┌────────

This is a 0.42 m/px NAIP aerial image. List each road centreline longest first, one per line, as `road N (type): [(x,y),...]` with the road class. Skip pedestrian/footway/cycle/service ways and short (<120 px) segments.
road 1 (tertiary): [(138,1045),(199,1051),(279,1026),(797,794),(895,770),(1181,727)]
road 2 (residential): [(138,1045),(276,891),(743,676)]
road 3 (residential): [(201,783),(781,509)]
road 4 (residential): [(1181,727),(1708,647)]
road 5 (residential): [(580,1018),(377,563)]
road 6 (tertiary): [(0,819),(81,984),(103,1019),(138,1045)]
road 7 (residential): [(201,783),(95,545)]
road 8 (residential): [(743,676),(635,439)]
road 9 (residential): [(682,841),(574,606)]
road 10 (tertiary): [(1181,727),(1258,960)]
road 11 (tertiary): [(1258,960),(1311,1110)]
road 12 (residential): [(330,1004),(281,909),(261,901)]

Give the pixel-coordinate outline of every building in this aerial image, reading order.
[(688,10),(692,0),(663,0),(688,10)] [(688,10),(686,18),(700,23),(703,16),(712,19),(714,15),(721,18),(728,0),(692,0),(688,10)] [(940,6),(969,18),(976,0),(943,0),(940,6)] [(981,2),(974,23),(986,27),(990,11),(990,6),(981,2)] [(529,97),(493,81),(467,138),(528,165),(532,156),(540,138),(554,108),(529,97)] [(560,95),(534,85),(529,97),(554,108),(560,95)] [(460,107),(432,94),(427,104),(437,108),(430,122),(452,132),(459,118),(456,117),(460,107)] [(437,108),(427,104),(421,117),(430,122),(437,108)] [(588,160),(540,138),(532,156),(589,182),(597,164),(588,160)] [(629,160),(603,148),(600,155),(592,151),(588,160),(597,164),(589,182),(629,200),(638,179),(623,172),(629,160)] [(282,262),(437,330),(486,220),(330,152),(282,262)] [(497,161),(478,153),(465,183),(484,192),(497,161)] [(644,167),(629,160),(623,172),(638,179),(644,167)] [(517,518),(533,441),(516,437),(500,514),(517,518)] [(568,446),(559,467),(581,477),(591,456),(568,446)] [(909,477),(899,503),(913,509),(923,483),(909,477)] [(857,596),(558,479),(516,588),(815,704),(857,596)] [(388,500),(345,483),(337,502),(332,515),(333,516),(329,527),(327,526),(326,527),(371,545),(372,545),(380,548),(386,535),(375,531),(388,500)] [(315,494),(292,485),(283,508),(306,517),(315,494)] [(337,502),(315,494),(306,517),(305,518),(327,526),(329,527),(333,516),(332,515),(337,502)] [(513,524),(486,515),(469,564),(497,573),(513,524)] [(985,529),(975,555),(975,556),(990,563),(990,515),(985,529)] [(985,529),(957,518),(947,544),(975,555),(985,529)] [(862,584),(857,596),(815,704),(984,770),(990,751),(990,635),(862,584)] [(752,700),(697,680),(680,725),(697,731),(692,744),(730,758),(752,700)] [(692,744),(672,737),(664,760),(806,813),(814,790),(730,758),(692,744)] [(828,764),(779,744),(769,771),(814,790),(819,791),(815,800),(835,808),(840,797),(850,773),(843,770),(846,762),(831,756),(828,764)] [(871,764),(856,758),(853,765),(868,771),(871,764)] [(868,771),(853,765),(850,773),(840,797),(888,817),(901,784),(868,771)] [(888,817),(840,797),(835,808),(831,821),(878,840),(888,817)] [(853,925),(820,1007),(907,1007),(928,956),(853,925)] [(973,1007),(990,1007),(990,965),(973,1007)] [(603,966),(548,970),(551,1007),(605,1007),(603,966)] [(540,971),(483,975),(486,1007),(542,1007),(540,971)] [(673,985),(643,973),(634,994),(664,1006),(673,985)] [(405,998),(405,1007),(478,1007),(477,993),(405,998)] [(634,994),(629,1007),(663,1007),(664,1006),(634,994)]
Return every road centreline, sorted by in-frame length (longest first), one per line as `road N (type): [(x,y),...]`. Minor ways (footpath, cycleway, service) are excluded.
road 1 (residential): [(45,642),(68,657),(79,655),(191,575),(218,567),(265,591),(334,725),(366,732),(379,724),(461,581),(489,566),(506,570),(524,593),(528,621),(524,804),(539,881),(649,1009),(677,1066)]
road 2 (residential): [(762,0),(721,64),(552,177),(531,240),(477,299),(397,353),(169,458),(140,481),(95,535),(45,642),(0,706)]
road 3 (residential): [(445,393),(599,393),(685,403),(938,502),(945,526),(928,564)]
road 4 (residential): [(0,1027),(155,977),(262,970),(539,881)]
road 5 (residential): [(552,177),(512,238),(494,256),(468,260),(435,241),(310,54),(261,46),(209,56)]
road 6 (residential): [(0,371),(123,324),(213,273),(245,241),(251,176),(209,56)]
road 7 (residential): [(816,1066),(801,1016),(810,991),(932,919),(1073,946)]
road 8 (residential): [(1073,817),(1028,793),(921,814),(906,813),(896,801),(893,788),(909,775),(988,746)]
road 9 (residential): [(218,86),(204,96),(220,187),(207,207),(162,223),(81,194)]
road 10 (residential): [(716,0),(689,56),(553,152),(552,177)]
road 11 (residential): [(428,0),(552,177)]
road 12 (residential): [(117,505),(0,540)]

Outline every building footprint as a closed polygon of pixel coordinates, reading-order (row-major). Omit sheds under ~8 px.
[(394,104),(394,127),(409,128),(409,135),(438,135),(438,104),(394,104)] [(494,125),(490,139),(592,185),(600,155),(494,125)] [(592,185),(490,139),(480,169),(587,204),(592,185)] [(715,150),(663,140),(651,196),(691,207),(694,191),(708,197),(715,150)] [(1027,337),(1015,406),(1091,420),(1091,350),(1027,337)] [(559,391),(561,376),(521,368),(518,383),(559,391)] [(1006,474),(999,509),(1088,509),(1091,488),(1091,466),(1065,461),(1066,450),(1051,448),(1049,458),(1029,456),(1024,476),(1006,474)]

└────────

## EXERCISE OBJECTIVE
The entire listing needs to be output again, exactly, please.

## OUTPUT
This is a 0.42 m/px NAIP aerial image. List each road centreline longest first, one per line, as `road N (type): [(x,y),...]` with the road class. Skip pedestrian/footway/cycle/service ways and short (<120 px) segments.
road 1 (tertiary): [(138,1045),(199,1051),(279,1026),(797,794),(895,770),(1181,727)]
road 2 (residential): [(138,1045),(276,891),(743,676)]
road 3 (residential): [(201,783),(781,509)]
road 4 (residential): [(1181,727),(1708,647)]
road 5 (residential): [(580,1018),(377,563)]
road 6 (tertiary): [(0,819),(81,984),(103,1019),(138,1045)]
road 7 (residential): [(201,783),(95,545)]
road 8 (residential): [(743,676),(635,439)]
road 9 (residential): [(682,841),(574,606)]
road 10 (tertiary): [(1181,727),(1258,960)]
road 11 (tertiary): [(1258,960),(1311,1110)]
road 12 (residential): [(330,1004),(281,909),(261,901)]

Give the pixel-coordinate outline of every building in this aerial image, reading order.
[(688,10),(692,0),(663,0),(688,10)] [(688,10),(686,18),(700,23),(703,16),(712,19),(714,15),(721,18),(728,0),(692,0),(688,10)] [(940,6),(969,18),(976,0),(943,0),(940,6)] [(981,2),(974,23),(986,27),(990,11),(990,6),(981,2)] [(529,97),(493,81),(467,138),(528,165),(532,156),(540,138),(554,108),(529,97)] [(560,95),(534,85),(529,97),(554,108),(560,95)] [(460,107),(432,94),(427,104),(437,108),(430,122),(452,132),(459,118),(456,117),(460,107)] [(437,108),(427,104),(421,117),(430,122),(437,108)] [(588,160),(540,138),(532,156),(589,182),(597,164),(588,160)] [(629,160),(603,148),(600,155),(592,151),(588,160),(597,164),(589,182),(629,200),(638,179),(623,172),(629,160)] [(282,262),(437,330),(486,220),(330,152),(282,262)] [(497,161),(478,153),(465,183),(484,192),(497,161)] [(644,167),(629,160),(623,172),(638,179),(644,167)] [(517,518),(533,441),(516,437),(500,514),(517,518)] [(568,446),(559,467),(581,477),(591,456),(568,446)] [(909,477),(899,503),(913,509),(923,483),(909,477)] [(857,596),(558,479),(516,588),(815,704),(857,596)] [(388,500),(345,483),(337,502),(332,515),(333,516),(329,527),(327,526),(326,527),(371,545),(372,545),(380,548),(386,535),(375,531),(388,500)] [(315,494),(292,485),(283,508),(306,517),(315,494)] [(337,502),(315,494),(306,517),(305,518),(327,526),(329,527),(333,516),(332,515),(337,502)] [(513,524),(486,515),(469,564),(497,573),(513,524)] [(985,529),(975,555),(975,556),(990,563),(990,515),(985,529)] [(985,529),(957,518),(947,544),(975,555),(985,529)] [(862,584),(857,596),(815,704),(984,770),(990,751),(990,635),(862,584)] [(752,700),(697,680),(680,725),(697,731),(692,744),(730,758),(752,700)] [(692,744),(672,737),(664,760),(806,813),(814,790),(730,758),(692,744)] [(828,764),(779,744),(769,771),(814,790),(819,791),(815,800),(835,808),(840,797),(850,773),(843,770),(846,762),(831,756),(828,764)] [(871,764),(856,758),(853,765),(868,771),(871,764)] [(868,771),(853,765),(850,773),(840,797),(888,817),(901,784),(868,771)] [(888,817),(840,797),(835,808),(831,821),(878,840),(888,817)] [(853,925),(820,1007),(907,1007),(928,956),(853,925)] [(973,1007),(990,1007),(990,965),(973,1007)] [(603,966),(548,970),(551,1007),(605,1007),(603,966)] [(540,971),(483,975),(486,1007),(542,1007),(540,971)] [(673,985),(643,973),(634,994),(664,1006),(673,985)] [(405,998),(405,1007),(478,1007),(477,993),(405,998)] [(634,994),(629,1007),(663,1007),(664,1006),(634,994)]
Return every road centreline, sorted by in-frame length (longest first), one per line as `road N (type): [(x,y),...]`. Minor ways (footpath, cycleway, service) are excluded.
road 1 (residential): [(45,642),(68,657),(79,655),(191,575),(218,567),(265,591),(334,725),(366,732),(379,724),(461,581),(489,566),(506,570),(524,593),(528,621),(524,804),(539,881),(649,1009),(677,1066)]
road 2 (residential): [(762,0),(721,64),(552,177),(531,240),(477,299),(397,353),(169,458),(140,481),(95,535),(45,642),(0,706)]
road 3 (residential): [(445,393),(599,393),(685,403),(938,502),(945,526),(928,564)]
road 4 (residential): [(0,1027),(155,977),(262,970),(539,881)]
road 5 (residential): [(552,177),(512,238),(494,256),(468,260),(435,241),(310,54),(261,46),(209,56)]
road 6 (residential): [(0,371),(123,324),(213,273),(245,241),(251,176),(209,56)]
road 7 (residential): [(816,1066),(801,1016),(810,991),(932,919),(1073,946)]
road 8 (residential): [(1073,817),(1028,793),(921,814),(906,813),(896,801),(893,788),(909,775),(988,746)]
road 9 (residential): [(218,86),(204,96),(220,187),(207,207),(162,223),(81,194)]
road 10 (residential): [(716,0),(689,56),(553,152),(552,177)]
road 11 (residential): [(428,0),(552,177)]
road 12 (residential): [(117,505),(0,540)]

Outline every building footprint as a closed polygon of pixel coordinates, reading-order (row-major). Omit sheds under ~8 px.
[(394,104),(394,127),(409,128),(409,135),(438,135),(438,104),(394,104)] [(494,125),(490,139),(592,185),(600,155),(494,125)] [(592,185),(490,139),(480,169),(587,204),(592,185)] [(715,150),(663,140),(651,196),(691,207),(694,191),(708,197),(715,150)] [(1027,337),(1015,406),(1091,420),(1091,350),(1027,337)] [(559,391),(561,376),(521,368),(518,383),(559,391)] [(1006,474),(999,509),(1088,509),(1091,488),(1091,466),(1065,461),(1066,450),(1051,448),(1049,458),(1029,456),(1024,476),(1006,474)]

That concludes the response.